(Items listed in a dataset)
* * * * * * * * *

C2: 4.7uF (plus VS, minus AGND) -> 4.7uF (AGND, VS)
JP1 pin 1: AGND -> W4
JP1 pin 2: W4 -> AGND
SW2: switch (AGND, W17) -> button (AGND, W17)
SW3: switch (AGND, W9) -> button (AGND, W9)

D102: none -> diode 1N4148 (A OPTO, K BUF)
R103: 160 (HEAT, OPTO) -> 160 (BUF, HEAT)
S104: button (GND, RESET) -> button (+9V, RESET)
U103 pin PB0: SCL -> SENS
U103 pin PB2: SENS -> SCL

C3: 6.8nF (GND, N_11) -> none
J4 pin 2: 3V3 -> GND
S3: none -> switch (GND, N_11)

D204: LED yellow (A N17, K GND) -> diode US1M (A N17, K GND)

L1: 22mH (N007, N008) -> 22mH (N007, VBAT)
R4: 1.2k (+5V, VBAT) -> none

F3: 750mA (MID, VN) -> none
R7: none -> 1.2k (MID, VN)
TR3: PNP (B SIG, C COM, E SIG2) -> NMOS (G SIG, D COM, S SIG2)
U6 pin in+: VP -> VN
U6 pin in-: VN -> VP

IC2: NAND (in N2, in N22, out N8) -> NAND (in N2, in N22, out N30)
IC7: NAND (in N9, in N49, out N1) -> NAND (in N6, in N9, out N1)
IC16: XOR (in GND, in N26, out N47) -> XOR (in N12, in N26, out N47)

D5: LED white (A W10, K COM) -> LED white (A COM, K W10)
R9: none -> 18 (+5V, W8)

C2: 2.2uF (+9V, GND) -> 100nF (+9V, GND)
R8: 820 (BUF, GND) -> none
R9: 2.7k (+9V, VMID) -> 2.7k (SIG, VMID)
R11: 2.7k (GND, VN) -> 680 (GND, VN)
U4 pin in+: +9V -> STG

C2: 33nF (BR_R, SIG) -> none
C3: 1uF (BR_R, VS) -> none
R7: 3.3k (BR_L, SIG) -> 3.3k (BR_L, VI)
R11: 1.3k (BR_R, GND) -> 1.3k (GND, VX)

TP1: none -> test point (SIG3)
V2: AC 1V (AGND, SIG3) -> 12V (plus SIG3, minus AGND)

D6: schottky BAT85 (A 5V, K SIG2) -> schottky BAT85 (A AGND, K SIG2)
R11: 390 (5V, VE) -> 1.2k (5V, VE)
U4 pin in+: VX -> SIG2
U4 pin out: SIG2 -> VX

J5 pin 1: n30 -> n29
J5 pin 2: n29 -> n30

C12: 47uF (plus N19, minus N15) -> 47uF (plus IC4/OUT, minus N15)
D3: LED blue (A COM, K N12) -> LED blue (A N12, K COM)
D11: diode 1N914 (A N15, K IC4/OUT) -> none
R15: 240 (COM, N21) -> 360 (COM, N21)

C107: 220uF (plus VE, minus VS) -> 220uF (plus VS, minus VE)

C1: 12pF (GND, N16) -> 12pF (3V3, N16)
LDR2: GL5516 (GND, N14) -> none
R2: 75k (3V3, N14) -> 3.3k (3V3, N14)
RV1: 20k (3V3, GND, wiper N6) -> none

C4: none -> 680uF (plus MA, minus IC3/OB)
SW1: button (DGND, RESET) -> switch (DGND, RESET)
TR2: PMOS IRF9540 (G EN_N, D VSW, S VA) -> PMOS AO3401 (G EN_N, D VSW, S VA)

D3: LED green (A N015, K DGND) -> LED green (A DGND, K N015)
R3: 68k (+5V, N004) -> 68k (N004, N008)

* * * * * * * * *

Copy the records exactly.

> _Answer box_:
C2: 4.7uF (plus VS, minus AGND) -> 4.7uF (AGND, VS)
JP1 pin 1: AGND -> W4
JP1 pin 2: W4 -> AGND
SW2: switch (AGND, W17) -> button (AGND, W17)
SW3: switch (AGND, W9) -> button (AGND, W9)

D102: none -> diode 1N4148 (A OPTO, K BUF)
R103: 160 (HEAT, OPTO) -> 160 (BUF, HEAT)
S104: button (GND, RESET) -> button (+9V, RESET)
U103 pin PB0: SCL -> SENS
U103 pin PB2: SENS -> SCL

C3: 6.8nF (GND, N_11) -> none
J4 pin 2: 3V3 -> GND
S3: none -> switch (GND, N_11)

D204: LED yellow (A N17, K GND) -> diode US1M (A N17, K GND)

L1: 22mH (N007, N008) -> 22mH (N007, VBAT)
R4: 1.2k (+5V, VBAT) -> none

F3: 750mA (MID, VN) -> none
R7: none -> 1.2k (MID, VN)
TR3: PNP (B SIG, C COM, E SIG2) -> NMOS (G SIG, D COM, S SIG2)
U6 pin in+: VP -> VN
U6 pin in-: VN -> VP

IC2: NAND (in N2, in N22, out N8) -> NAND (in N2, in N22, out N30)
IC7: NAND (in N9, in N49, out N1) -> NAND (in N6, in N9, out N1)
IC16: XOR (in GND, in N26, out N47) -> XOR (in N12, in N26, out N47)

D5: LED white (A W10, K COM) -> LED white (A COM, K W10)
R9: none -> 18 (+5V, W8)

C2: 2.2uF (+9V, GND) -> 100nF (+9V, GND)
R8: 820 (BUF, GND) -> none
R9: 2.7k (+9V, VMID) -> 2.7k (SIG, VMID)
R11: 2.7k (GND, VN) -> 680 (GND, VN)
U4 pin in+: +9V -> STG

C2: 33nF (BR_R, SIG) -> none
C3: 1uF (BR_R, VS) -> none
R7: 3.3k (BR_L, SIG) -> 3.3k (BR_L, VI)
R11: 1.3k (BR_R, GND) -> 1.3k (GND, VX)

TP1: none -> test point (SIG3)
V2: AC 1V (AGND, SIG3) -> 12V (plus SIG3, minus AGND)

D6: schottky BAT85 (A 5V, K SIG2) -> schottky BAT85 (A AGND, K SIG2)
R11: 390 (5V, VE) -> 1.2k (5V, VE)
U4 pin in+: VX -> SIG2
U4 pin out: SIG2 -> VX

J5 pin 1: n30 -> n29
J5 pin 2: n29 -> n30

C12: 47uF (plus N19, minus N15) -> 47uF (plus IC4/OUT, minus N15)
D3: LED blue (A COM, K N12) -> LED blue (A N12, K COM)
D11: diode 1N914 (A N15, K IC4/OUT) -> none
R15: 240 (COM, N21) -> 360 (COM, N21)

C107: 220uF (plus VE, minus VS) -> 220uF (plus VS, minus VE)

C1: 12pF (GND, N16) -> 12pF (3V3, N16)
LDR2: GL5516 (GND, N14) -> none
R2: 75k (3V3, N14) -> 3.3k (3V3, N14)
RV1: 20k (3V3, GND, wiper N6) -> none

C4: none -> 680uF (plus MA, minus IC3/OB)
SW1: button (DGND, RESET) -> switch (DGND, RESET)
TR2: PMOS IRF9540 (G EN_N, D VSW, S VA) -> PMOS AO3401 (G EN_N, D VSW, S VA)

D3: LED green (A N015, K DGND) -> LED green (A DGND, K N015)
R3: 68k (+5V, N004) -> 68k (N004, N008)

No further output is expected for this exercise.